> [Shape position updates]
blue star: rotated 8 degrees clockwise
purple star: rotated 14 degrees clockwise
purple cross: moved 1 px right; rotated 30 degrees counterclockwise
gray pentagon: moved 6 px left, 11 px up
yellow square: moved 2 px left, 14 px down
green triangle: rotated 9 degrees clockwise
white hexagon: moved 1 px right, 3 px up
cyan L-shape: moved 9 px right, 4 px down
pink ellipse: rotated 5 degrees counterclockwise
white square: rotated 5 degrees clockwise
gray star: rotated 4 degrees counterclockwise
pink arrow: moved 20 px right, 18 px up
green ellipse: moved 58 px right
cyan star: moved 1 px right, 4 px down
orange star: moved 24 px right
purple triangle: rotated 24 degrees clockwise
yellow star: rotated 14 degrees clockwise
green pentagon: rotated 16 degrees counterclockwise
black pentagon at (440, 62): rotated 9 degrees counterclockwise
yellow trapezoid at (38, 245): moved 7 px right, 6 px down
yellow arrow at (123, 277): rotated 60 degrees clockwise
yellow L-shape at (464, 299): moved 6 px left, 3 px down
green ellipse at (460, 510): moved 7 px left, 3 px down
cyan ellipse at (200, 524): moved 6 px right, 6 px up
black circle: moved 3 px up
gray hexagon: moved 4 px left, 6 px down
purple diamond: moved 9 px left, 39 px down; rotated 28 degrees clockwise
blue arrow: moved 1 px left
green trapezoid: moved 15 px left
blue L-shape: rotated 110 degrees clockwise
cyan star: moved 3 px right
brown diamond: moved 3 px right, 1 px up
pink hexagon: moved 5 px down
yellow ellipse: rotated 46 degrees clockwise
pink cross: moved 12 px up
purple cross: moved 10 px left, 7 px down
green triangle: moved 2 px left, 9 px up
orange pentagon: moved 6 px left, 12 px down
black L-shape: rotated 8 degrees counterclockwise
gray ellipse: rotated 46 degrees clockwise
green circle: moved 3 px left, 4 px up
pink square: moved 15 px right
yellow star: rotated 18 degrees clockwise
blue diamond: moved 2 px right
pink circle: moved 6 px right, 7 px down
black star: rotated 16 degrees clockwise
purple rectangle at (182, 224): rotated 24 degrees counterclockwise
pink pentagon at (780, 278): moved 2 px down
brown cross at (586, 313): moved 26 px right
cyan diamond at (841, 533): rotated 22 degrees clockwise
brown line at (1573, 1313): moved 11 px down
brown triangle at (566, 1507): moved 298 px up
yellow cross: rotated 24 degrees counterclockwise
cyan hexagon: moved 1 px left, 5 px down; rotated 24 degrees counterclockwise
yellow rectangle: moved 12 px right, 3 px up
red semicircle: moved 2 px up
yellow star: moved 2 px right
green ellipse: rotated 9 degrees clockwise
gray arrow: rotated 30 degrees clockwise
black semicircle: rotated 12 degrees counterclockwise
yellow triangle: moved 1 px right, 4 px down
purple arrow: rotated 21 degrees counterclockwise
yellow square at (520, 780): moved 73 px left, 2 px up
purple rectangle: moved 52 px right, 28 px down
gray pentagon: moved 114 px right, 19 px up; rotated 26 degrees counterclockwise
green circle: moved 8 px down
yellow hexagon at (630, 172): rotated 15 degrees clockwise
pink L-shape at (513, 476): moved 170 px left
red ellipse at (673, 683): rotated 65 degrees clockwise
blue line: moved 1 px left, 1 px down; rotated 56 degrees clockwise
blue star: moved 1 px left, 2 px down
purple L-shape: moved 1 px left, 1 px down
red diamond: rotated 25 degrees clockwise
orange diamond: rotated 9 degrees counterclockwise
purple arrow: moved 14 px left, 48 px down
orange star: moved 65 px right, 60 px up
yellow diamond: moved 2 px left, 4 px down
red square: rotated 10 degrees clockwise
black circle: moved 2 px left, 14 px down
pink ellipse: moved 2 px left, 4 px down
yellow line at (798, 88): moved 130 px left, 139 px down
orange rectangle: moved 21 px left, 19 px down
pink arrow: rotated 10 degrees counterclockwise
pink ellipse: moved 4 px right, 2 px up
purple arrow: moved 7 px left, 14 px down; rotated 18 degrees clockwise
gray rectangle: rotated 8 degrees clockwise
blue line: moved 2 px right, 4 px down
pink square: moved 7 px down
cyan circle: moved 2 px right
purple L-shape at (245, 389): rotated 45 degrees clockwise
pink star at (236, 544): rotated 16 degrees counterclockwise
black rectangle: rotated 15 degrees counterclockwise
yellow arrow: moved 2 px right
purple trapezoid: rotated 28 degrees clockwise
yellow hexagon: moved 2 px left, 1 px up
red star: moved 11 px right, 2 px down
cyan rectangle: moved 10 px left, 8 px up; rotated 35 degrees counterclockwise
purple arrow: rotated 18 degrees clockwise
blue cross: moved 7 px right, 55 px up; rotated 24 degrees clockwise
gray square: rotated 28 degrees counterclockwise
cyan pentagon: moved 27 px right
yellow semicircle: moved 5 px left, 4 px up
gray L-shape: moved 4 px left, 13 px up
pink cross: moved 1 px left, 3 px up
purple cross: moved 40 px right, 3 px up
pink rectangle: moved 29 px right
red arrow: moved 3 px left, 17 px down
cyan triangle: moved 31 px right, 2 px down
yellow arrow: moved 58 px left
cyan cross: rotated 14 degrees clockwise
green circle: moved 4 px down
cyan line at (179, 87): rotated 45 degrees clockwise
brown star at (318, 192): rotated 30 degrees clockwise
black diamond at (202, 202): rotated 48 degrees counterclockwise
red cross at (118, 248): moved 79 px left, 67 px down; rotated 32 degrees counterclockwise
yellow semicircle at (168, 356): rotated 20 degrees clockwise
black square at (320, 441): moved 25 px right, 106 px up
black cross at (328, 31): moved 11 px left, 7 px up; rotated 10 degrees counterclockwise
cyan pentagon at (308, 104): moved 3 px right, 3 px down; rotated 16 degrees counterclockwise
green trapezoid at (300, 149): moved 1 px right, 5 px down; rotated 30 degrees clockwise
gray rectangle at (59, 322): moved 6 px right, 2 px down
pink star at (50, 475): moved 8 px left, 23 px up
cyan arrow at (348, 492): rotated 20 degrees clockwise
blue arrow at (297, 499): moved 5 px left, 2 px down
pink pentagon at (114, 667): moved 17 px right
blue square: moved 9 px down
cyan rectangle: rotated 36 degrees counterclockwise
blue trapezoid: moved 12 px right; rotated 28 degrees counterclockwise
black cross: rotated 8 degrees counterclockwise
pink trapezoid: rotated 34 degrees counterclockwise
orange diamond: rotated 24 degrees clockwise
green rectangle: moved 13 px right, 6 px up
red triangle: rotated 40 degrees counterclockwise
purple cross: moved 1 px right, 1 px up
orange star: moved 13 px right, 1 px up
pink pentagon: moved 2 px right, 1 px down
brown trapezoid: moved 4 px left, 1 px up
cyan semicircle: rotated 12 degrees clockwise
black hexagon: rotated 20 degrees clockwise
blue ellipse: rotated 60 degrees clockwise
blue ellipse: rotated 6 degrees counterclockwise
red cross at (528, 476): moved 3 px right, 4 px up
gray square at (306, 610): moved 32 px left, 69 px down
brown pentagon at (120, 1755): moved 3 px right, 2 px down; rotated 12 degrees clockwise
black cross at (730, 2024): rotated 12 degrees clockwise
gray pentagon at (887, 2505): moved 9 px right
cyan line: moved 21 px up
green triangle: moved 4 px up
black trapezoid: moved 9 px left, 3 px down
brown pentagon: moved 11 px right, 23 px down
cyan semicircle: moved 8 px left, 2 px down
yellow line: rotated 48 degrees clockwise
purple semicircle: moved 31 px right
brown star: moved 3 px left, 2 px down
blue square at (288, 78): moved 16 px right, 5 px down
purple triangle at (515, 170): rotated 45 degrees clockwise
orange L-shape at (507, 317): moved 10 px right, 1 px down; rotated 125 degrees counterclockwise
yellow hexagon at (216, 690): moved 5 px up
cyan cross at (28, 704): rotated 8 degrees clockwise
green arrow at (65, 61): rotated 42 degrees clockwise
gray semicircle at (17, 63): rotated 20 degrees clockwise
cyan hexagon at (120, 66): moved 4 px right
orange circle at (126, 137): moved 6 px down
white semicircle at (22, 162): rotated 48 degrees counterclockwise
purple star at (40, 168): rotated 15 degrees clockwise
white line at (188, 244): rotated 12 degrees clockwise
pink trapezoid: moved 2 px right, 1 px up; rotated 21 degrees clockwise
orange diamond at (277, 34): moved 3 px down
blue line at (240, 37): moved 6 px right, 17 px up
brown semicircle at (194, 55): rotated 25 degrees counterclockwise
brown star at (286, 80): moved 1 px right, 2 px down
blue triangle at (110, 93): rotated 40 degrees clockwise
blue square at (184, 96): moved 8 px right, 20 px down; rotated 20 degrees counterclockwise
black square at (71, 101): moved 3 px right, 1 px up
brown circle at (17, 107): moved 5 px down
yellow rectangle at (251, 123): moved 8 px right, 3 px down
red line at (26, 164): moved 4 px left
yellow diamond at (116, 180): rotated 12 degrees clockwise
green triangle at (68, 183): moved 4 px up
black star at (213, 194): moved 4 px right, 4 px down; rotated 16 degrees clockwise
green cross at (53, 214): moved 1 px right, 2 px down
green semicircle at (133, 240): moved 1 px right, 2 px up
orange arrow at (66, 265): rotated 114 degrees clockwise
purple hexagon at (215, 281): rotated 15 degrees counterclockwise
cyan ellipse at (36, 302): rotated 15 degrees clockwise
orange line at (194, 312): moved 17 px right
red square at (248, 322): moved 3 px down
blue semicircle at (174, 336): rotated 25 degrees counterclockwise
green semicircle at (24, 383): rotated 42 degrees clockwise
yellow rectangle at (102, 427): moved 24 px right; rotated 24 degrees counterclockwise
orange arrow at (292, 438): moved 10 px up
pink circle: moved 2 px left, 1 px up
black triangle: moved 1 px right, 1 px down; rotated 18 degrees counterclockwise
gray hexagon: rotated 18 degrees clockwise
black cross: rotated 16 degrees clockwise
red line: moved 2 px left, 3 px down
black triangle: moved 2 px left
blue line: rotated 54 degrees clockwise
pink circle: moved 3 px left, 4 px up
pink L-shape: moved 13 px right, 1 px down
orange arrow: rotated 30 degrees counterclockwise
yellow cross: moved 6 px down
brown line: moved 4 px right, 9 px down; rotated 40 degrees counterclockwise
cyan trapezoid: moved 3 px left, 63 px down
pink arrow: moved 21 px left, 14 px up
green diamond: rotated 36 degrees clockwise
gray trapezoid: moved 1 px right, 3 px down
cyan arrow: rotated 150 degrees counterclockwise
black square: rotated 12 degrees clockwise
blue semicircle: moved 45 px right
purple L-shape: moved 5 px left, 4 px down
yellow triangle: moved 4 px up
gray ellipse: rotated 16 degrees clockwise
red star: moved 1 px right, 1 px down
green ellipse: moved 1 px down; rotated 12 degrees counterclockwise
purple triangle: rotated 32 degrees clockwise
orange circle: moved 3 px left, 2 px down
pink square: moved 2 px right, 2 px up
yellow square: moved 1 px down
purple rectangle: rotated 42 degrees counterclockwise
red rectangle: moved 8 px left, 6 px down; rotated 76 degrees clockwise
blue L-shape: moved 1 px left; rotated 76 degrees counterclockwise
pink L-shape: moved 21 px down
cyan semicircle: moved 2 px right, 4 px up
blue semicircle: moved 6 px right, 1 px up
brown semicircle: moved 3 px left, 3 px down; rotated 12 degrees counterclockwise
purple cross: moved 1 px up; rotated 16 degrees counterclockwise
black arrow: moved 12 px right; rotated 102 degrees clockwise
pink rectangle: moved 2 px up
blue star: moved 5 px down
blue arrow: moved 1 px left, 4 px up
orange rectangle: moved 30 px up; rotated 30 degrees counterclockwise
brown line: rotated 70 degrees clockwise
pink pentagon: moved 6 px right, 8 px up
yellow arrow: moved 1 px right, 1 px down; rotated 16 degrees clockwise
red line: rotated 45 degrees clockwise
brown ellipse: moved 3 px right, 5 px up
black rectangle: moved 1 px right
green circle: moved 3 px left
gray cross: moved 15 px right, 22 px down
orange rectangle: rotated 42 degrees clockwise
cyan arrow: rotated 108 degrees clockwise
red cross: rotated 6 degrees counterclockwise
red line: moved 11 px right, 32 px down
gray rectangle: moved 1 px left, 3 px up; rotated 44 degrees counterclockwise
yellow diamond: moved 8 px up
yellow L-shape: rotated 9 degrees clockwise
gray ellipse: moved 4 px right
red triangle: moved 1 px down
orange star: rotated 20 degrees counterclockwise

> [WHAT THIS TASK INVOLVES] Above are the records; from them, give again exactly the lines from the one containing "red star: moved 11 px right, 2 px down" through the one containing "black diamond at", both included.

> [RESULT OF THIS TASK]
red star: moved 11 px right, 2 px down
cyan rectangle: moved 10 px left, 8 px up; rotated 35 degrees counterclockwise
purple arrow: rotated 18 degrees clockwise
blue cross: moved 7 px right, 55 px up; rotated 24 degrees clockwise
gray square: rotated 28 degrees counterclockwise
cyan pentagon: moved 27 px right
yellow semicircle: moved 5 px left, 4 px up
gray L-shape: moved 4 px left, 13 px up
pink cross: moved 1 px left, 3 px up
purple cross: moved 40 px right, 3 px up
pink rectangle: moved 29 px right
red arrow: moved 3 px left, 17 px down
cyan triangle: moved 31 px right, 2 px down
yellow arrow: moved 58 px left
cyan cross: rotated 14 degrees clockwise
green circle: moved 4 px down
cyan line at (179, 87): rotated 45 degrees clockwise
brown star at (318, 192): rotated 30 degrees clockwise
black diamond at (202, 202): rotated 48 degrees counterclockwise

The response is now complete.